WHAT YOU SHOULD DO — Everything from the first line of the entries through the line containing "blue ellipse: moved 3 px right;" is to be retyped exactly, and nothing beyond it.

INPUT —

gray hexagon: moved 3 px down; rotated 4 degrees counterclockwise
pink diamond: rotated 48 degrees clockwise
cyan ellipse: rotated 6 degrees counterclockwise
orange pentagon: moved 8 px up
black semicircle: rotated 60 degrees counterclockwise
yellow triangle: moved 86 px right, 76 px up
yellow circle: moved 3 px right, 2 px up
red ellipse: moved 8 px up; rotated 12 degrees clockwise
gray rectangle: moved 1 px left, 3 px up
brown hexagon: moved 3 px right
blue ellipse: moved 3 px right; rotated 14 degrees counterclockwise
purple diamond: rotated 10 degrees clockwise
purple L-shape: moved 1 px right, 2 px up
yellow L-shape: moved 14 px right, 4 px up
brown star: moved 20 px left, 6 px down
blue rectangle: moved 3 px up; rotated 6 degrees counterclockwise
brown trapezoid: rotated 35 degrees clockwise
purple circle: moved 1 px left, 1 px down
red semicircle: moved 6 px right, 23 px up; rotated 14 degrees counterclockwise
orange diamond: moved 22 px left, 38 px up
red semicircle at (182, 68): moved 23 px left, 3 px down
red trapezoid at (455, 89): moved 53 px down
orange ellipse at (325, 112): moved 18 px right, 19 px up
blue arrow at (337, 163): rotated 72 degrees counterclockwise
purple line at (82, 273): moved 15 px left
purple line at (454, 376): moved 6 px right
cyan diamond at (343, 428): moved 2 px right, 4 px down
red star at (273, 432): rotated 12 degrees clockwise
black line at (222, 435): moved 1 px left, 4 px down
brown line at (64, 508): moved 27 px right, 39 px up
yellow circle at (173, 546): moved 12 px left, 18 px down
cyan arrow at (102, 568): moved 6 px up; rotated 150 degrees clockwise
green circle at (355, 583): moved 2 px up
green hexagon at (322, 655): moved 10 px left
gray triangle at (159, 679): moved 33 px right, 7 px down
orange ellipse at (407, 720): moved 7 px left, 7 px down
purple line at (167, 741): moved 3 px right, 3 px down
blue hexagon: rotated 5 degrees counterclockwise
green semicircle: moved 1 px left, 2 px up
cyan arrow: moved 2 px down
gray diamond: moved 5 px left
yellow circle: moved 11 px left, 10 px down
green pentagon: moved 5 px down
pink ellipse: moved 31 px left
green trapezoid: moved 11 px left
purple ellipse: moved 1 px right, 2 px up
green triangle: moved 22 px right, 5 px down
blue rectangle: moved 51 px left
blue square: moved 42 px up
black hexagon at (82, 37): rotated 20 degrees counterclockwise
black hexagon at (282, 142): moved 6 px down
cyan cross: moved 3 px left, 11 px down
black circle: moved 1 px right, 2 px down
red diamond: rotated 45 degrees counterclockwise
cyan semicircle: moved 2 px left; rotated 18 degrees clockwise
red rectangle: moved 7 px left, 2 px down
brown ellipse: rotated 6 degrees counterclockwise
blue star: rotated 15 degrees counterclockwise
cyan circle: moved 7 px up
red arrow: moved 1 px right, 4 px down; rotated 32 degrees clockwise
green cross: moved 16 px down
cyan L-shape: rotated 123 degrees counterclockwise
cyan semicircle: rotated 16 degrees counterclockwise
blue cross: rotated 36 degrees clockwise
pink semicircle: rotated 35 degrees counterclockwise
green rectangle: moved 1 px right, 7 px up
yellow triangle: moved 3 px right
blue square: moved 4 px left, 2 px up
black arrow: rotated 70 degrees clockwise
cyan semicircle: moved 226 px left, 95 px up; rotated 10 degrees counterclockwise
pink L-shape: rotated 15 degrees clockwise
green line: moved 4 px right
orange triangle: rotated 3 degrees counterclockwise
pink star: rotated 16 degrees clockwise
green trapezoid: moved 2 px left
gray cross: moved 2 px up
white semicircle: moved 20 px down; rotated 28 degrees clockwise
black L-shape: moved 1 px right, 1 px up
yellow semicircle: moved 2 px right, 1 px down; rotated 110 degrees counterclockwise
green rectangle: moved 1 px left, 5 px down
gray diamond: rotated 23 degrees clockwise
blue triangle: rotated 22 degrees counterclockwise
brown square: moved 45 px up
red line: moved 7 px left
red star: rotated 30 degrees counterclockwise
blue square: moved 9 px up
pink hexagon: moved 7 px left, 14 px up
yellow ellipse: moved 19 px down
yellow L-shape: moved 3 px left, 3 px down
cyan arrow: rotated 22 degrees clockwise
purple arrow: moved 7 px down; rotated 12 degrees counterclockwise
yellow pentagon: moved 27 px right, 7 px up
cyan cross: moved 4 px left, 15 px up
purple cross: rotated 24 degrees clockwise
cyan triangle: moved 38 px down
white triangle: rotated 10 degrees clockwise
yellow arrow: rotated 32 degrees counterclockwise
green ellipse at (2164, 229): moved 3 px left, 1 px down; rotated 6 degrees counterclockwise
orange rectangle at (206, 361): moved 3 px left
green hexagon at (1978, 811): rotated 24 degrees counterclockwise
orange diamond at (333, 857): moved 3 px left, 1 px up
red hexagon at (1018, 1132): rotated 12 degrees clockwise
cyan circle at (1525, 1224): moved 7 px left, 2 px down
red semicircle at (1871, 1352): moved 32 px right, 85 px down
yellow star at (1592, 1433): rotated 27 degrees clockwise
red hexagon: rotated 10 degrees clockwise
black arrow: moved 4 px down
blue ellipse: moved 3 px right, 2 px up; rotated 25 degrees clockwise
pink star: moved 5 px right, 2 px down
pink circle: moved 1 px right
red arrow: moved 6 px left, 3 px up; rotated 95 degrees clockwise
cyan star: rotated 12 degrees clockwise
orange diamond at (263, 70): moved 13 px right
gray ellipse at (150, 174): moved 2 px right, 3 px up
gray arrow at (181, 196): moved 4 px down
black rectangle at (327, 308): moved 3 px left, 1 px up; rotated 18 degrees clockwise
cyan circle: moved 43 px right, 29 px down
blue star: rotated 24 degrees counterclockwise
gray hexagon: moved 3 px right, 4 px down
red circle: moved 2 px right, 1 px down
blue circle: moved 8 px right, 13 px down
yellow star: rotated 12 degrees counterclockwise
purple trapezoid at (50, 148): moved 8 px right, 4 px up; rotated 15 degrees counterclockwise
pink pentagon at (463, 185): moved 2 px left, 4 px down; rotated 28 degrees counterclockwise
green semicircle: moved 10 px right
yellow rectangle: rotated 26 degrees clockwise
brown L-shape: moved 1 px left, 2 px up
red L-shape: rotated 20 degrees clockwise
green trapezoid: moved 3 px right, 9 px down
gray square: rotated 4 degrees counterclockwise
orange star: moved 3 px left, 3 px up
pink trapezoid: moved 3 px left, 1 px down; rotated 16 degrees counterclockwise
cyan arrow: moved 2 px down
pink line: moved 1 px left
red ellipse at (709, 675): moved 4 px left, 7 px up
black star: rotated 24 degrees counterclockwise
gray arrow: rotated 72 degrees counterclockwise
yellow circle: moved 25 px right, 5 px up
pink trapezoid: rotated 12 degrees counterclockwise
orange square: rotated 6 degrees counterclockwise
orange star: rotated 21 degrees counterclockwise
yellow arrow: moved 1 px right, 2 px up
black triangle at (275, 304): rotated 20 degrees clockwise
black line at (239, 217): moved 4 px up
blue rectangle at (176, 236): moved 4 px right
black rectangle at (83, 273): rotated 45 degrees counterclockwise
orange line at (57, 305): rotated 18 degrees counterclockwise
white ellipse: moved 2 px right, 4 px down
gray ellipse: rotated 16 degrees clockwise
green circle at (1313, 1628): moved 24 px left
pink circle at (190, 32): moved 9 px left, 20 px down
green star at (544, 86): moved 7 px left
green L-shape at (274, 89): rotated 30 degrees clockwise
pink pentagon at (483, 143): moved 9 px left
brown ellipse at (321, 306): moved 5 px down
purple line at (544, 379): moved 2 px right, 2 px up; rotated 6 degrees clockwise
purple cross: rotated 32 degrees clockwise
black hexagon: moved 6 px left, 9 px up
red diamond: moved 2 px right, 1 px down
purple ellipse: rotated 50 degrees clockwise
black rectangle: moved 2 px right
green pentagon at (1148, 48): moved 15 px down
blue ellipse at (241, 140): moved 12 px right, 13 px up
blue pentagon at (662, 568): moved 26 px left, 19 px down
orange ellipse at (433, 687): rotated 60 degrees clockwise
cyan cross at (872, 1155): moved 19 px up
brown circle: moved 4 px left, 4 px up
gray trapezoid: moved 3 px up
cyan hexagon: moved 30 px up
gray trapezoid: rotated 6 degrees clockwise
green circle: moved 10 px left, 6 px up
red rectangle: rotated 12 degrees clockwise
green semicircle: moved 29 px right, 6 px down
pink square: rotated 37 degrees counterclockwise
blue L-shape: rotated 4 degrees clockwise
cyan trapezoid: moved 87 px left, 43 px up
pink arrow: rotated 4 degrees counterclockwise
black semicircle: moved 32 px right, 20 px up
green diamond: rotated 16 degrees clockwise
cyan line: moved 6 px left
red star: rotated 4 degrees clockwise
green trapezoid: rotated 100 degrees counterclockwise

RESULT FOR THIS TASK —
gray hexagon: moved 3 px down; rotated 4 degrees counterclockwise
pink diamond: rotated 48 degrees clockwise
cyan ellipse: rotated 6 degrees counterclockwise
orange pentagon: moved 8 px up
black semicircle: rotated 60 degrees counterclockwise
yellow triangle: moved 86 px right, 76 px up
yellow circle: moved 3 px right, 2 px up
red ellipse: moved 8 px up; rotated 12 degrees clockwise
gray rectangle: moved 1 px left, 3 px up
brown hexagon: moved 3 px right
blue ellipse: moved 3 px right; rotated 14 degrees counterclockwise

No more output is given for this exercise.